▸ TO DO:
Gather the lines below that include the string "tape", copying each in full.

▸ RECORDED INFORMATION:
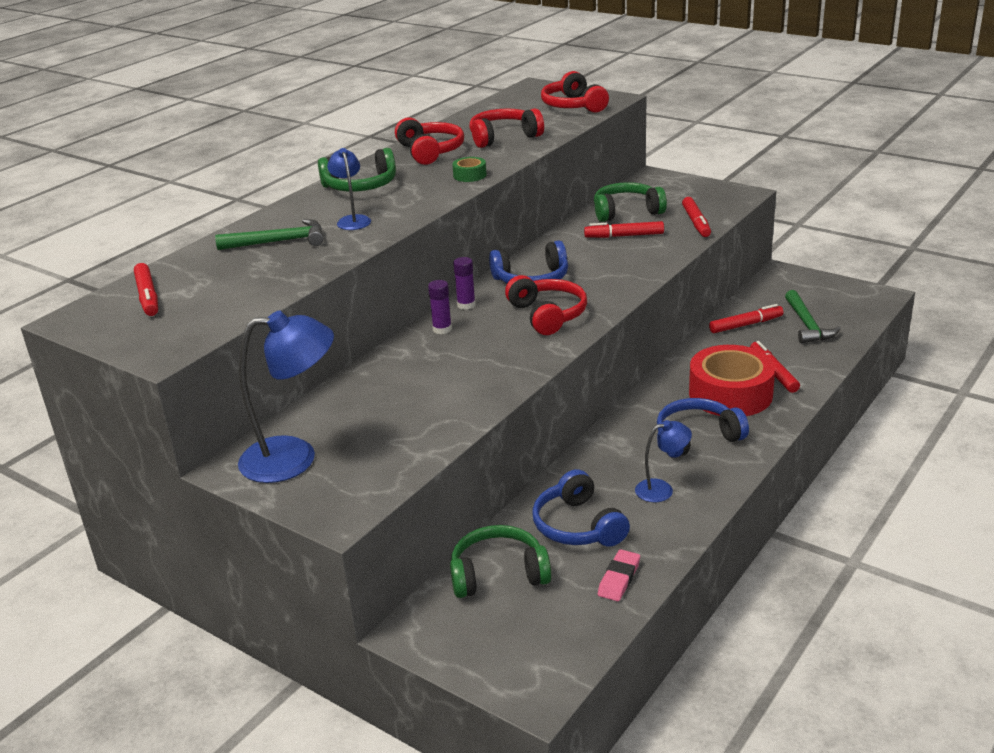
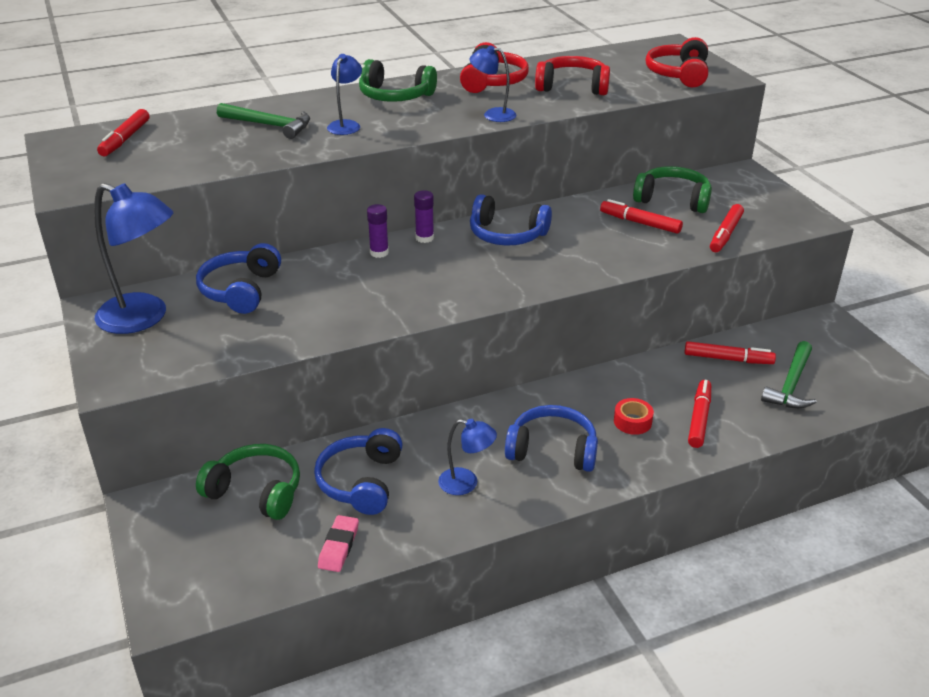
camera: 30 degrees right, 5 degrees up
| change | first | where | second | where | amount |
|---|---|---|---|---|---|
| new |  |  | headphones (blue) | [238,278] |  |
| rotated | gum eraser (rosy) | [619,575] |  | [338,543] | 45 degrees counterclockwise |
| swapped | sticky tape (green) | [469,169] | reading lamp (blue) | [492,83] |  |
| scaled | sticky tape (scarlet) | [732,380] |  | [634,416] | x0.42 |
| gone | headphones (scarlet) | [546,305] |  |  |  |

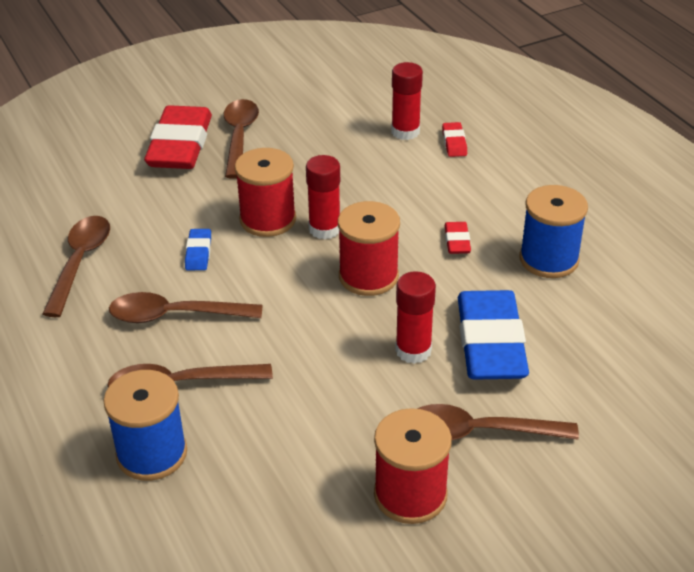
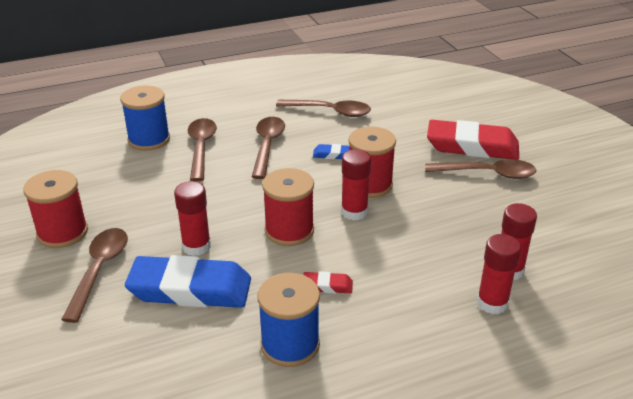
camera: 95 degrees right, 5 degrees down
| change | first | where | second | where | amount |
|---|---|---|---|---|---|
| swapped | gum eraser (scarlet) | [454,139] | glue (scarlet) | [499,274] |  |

▸ RESPONSE TO THIS TASK:
| swapped | sticky tape (green) | [469,169] | reading lamp (blue) | [492,83] |  |
| scaled | sticky tape (scarlet) | [732,380] |  | [634,416] | x0.42 |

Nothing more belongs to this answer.